-- Work to complete --
In the data below, begin at the line with "camera: 140 degrees left, 20 degrees up" and stop after the line with "- benevel (brown) (1036 492 1120 559)"; output those lines exactly and no pictures.
*** Exercise data
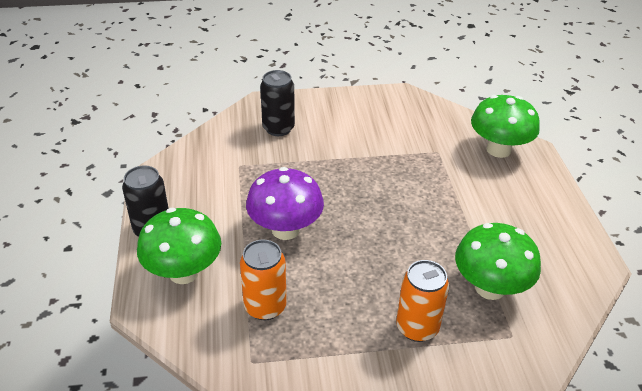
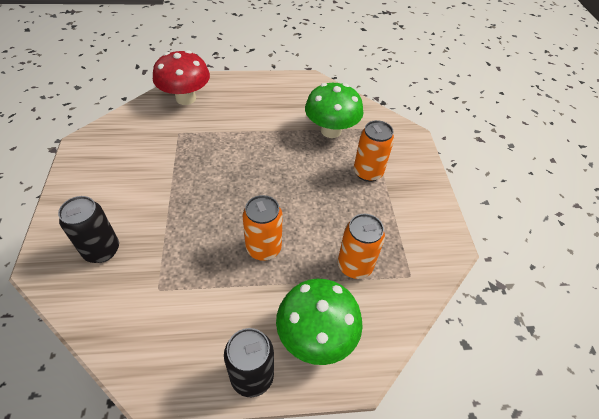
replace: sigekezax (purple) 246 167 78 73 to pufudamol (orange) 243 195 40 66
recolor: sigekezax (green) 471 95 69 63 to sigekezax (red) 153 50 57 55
******
*** Exercise data
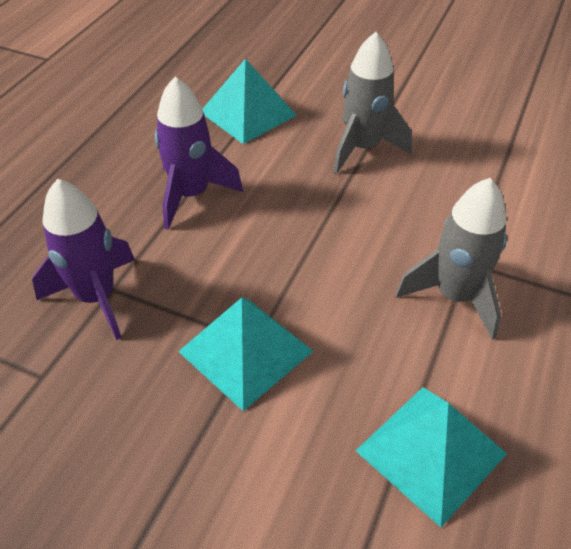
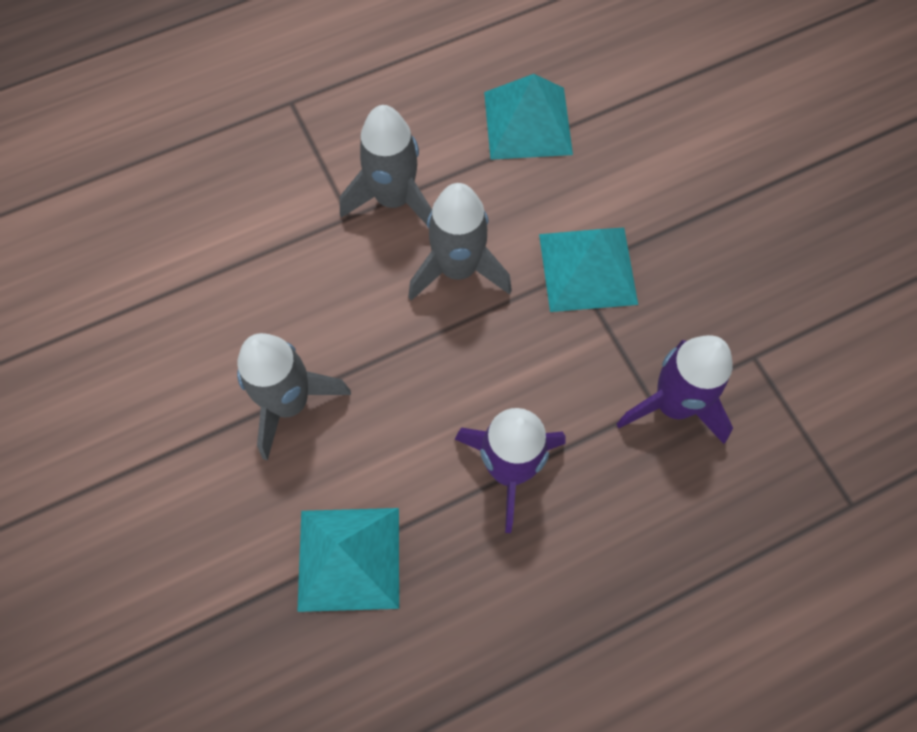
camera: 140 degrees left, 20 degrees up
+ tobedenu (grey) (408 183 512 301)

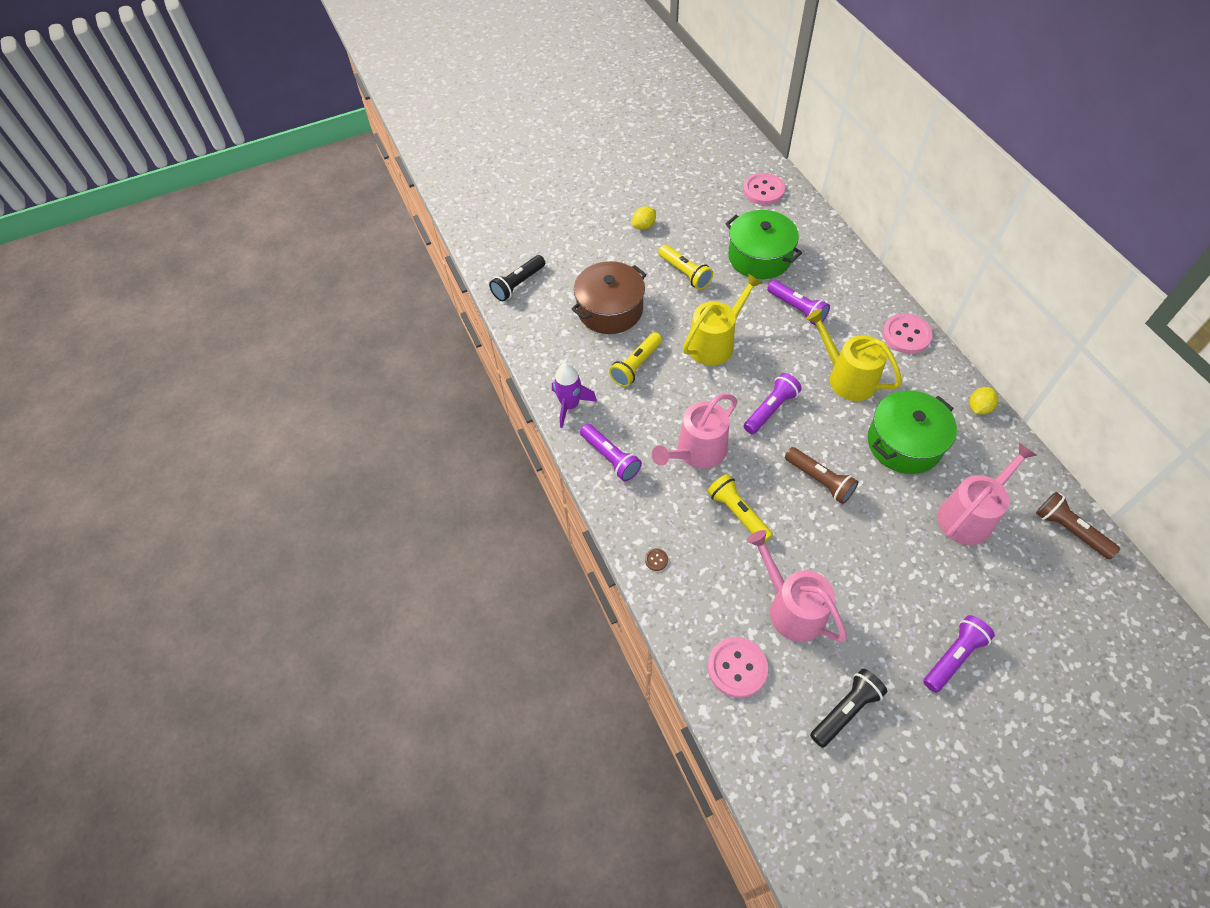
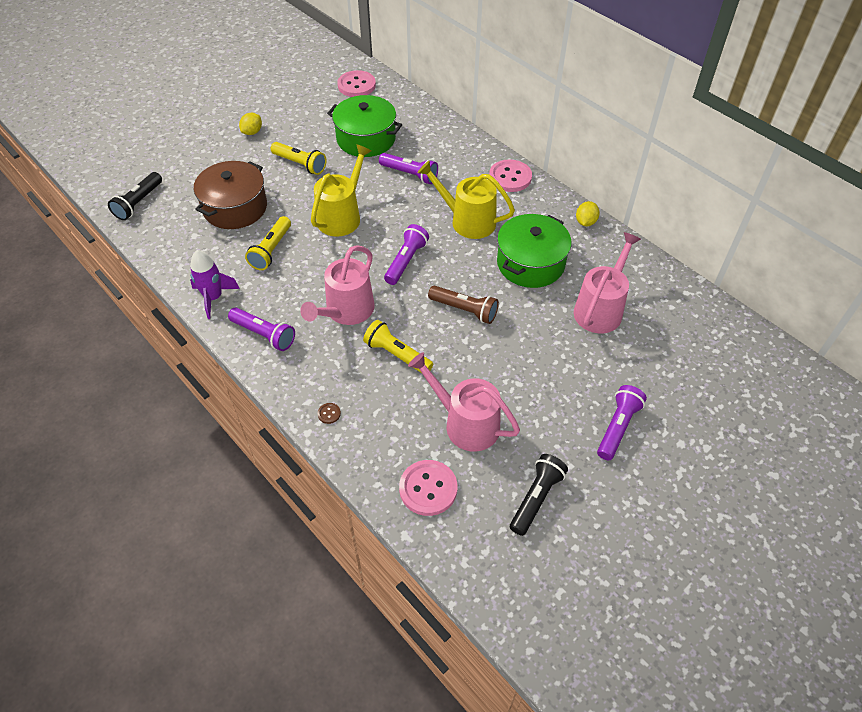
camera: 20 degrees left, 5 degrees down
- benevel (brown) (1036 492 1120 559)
******
-- Response to the exercise --
camera: 140 degrees left, 20 degrees up
+ tobedenu (grey) (408 183 512 301)

camera: 20 degrees left, 5 degrees down
- benevel (brown) (1036 492 1120 559)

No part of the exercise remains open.